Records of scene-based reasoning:
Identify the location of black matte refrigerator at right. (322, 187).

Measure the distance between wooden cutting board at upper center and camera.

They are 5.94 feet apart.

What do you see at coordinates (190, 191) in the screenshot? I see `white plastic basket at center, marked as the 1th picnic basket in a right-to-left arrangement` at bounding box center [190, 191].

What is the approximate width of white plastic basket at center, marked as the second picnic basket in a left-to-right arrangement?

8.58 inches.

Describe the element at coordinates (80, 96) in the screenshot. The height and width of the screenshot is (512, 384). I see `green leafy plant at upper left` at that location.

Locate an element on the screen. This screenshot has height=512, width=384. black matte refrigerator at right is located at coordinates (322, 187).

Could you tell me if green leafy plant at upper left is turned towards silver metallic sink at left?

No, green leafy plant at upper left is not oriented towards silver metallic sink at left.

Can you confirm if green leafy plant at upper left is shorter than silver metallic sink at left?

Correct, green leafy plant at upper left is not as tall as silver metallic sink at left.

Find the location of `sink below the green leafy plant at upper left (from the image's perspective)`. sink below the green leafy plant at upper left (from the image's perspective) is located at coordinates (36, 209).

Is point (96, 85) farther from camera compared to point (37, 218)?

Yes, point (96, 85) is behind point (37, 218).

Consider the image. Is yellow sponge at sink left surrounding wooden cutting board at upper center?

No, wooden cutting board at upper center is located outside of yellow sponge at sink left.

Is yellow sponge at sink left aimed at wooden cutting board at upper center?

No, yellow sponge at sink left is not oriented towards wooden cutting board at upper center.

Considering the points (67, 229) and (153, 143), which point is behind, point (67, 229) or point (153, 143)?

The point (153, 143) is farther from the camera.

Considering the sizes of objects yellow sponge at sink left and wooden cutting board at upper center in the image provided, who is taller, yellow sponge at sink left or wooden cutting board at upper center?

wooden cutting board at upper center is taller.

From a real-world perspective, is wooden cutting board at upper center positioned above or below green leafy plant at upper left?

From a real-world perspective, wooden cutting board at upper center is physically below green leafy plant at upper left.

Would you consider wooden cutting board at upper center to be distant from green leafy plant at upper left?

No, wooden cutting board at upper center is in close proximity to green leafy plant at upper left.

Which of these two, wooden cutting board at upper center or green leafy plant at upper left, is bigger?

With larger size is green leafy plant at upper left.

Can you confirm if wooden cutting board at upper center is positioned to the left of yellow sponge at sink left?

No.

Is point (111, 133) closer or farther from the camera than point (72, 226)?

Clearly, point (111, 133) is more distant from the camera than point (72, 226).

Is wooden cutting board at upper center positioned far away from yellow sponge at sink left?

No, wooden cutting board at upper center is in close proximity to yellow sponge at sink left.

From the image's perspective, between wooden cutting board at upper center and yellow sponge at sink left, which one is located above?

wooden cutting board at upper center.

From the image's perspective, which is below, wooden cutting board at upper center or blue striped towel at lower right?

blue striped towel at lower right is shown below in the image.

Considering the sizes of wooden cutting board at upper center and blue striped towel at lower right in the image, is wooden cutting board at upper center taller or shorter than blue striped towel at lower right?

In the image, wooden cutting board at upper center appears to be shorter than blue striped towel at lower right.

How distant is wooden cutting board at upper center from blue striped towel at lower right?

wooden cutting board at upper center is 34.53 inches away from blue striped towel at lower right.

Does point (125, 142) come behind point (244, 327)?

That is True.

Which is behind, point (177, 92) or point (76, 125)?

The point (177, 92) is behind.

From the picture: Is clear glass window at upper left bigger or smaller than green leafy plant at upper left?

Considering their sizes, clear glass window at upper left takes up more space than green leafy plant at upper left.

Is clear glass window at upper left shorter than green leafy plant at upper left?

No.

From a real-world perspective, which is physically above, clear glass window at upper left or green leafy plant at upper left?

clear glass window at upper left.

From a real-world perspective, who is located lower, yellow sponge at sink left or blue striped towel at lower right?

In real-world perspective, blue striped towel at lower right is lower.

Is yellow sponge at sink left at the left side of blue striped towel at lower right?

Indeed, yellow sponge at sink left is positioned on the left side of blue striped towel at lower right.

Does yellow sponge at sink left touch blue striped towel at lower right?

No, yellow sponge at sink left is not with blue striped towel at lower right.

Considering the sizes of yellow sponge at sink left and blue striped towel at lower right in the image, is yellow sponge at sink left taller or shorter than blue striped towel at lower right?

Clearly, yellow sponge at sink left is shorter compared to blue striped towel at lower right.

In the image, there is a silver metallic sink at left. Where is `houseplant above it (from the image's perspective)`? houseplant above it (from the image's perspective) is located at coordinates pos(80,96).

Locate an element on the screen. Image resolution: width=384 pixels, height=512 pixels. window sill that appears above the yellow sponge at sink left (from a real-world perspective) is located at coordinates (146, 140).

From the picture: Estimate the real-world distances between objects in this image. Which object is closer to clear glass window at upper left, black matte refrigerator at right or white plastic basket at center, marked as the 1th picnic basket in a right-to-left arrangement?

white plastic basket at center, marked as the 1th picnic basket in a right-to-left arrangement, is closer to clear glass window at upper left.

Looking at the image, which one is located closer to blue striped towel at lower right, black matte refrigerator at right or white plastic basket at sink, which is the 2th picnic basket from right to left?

-- Task instructions --
Reproduce each of the items above verbatim, omitting nothing and altering nothing.

-- Answer below --
Identify the location of black matte refrigerator at right. (322, 187).

Measure the distance between wooden cutting board at upper center and camera.

They are 5.94 feet apart.

What do you see at coordinates (190, 191) in the screenshot? I see `white plastic basket at center, marked as the 1th picnic basket in a right-to-left arrangement` at bounding box center [190, 191].

What is the approximate width of white plastic basket at center, marked as the second picnic basket in a left-to-right arrangement?

8.58 inches.

Describe the element at coordinates (80, 96) in the screenshot. The height and width of the screenshot is (512, 384). I see `green leafy plant at upper left` at that location.

Locate an element on the screen. This screenshot has height=512, width=384. black matte refrigerator at right is located at coordinates (322, 187).

Could you tell me if green leafy plant at upper left is turned towards silver metallic sink at left?

No, green leafy plant at upper left is not oriented towards silver metallic sink at left.

Can you confirm if green leafy plant at upper left is shorter than silver metallic sink at left?

Correct, green leafy plant at upper left is not as tall as silver metallic sink at left.

Find the location of `sink below the green leafy plant at upper left (from the image's perspective)`. sink below the green leafy plant at upper left (from the image's perspective) is located at coordinates (36, 209).

Is point (96, 85) farther from camera compared to point (37, 218)?

Yes, point (96, 85) is behind point (37, 218).

Consider the image. Is yellow sponge at sink left surrounding wooden cutting board at upper center?

No, wooden cutting board at upper center is located outside of yellow sponge at sink left.

Is yellow sponge at sink left aimed at wooden cutting board at upper center?

No, yellow sponge at sink left is not oriented towards wooden cutting board at upper center.

Considering the points (67, 229) and (153, 143), which point is behind, point (67, 229) or point (153, 143)?

The point (153, 143) is farther from the camera.

Considering the sizes of objects yellow sponge at sink left and wooden cutting board at upper center in the image provided, who is taller, yellow sponge at sink left or wooden cutting board at upper center?

wooden cutting board at upper center is taller.

From a real-world perspective, is wooden cutting board at upper center positioned above or below green leafy plant at upper left?

From a real-world perspective, wooden cutting board at upper center is physically below green leafy plant at upper left.

Would you consider wooden cutting board at upper center to be distant from green leafy plant at upper left?

No, wooden cutting board at upper center is in close proximity to green leafy plant at upper left.

Which of these two, wooden cutting board at upper center or green leafy plant at upper left, is bigger?

With larger size is green leafy plant at upper left.

Can you confirm if wooden cutting board at upper center is positioned to the left of yellow sponge at sink left?

No.

Is point (111, 133) closer or farther from the camera than point (72, 226)?

Clearly, point (111, 133) is more distant from the camera than point (72, 226).

Is wooden cutting board at upper center positioned far away from yellow sponge at sink left?

No, wooden cutting board at upper center is in close proximity to yellow sponge at sink left.

From the image's perspective, between wooden cutting board at upper center and yellow sponge at sink left, which one is located above?

wooden cutting board at upper center.

From the image's perspective, which is below, wooden cutting board at upper center or blue striped towel at lower right?

blue striped towel at lower right is shown below in the image.

Considering the sizes of wooden cutting board at upper center and blue striped towel at lower right in the image, is wooden cutting board at upper center taller or shorter than blue striped towel at lower right?

In the image, wooden cutting board at upper center appears to be shorter than blue striped towel at lower right.

How distant is wooden cutting board at upper center from blue striped towel at lower right?

wooden cutting board at upper center is 34.53 inches away from blue striped towel at lower right.

Does point (125, 142) come behind point (244, 327)?

That is True.

Which is behind, point (177, 92) or point (76, 125)?

The point (177, 92) is behind.

From the picture: Is clear glass window at upper left bigger or smaller than green leafy plant at upper left?

Considering their sizes, clear glass window at upper left takes up more space than green leafy plant at upper left.

Is clear glass window at upper left shorter than green leafy plant at upper left?

No.

From a real-world perspective, which is physically above, clear glass window at upper left or green leafy plant at upper left?

clear glass window at upper left.

From a real-world perspective, who is located lower, yellow sponge at sink left or blue striped towel at lower right?

In real-world perspective, blue striped towel at lower right is lower.

Is yellow sponge at sink left at the left side of blue striped towel at lower right?

Indeed, yellow sponge at sink left is positioned on the left side of blue striped towel at lower right.

Does yellow sponge at sink left touch blue striped towel at lower right?

No, yellow sponge at sink left is not with blue striped towel at lower right.

Considering the sizes of yellow sponge at sink left and blue striped towel at lower right in the image, is yellow sponge at sink left taller or shorter than blue striped towel at lower right?

Clearly, yellow sponge at sink left is shorter compared to blue striped towel at lower right.

In the image, there is a silver metallic sink at left. Where is `houseplant above it (from the image's perspective)`? houseplant above it (from the image's perspective) is located at coordinates pos(80,96).

Locate an element on the screen. Image resolution: width=384 pixels, height=512 pixels. window sill that appears above the yellow sponge at sink left (from a real-world perspective) is located at coordinates (146, 140).

From the picture: Estimate the real-world distances between objects in this image. Which object is closer to clear glass window at upper left, black matte refrigerator at right or white plastic basket at center, marked as the 1th picnic basket in a right-to-left arrangement?

white plastic basket at center, marked as the 1th picnic basket in a right-to-left arrangement, is closer to clear glass window at upper left.

Looking at the image, which one is located closer to blue striped towel at lower right, black matte refrigerator at right or white plastic basket at sink, which is the 2th picnic basket from right to left?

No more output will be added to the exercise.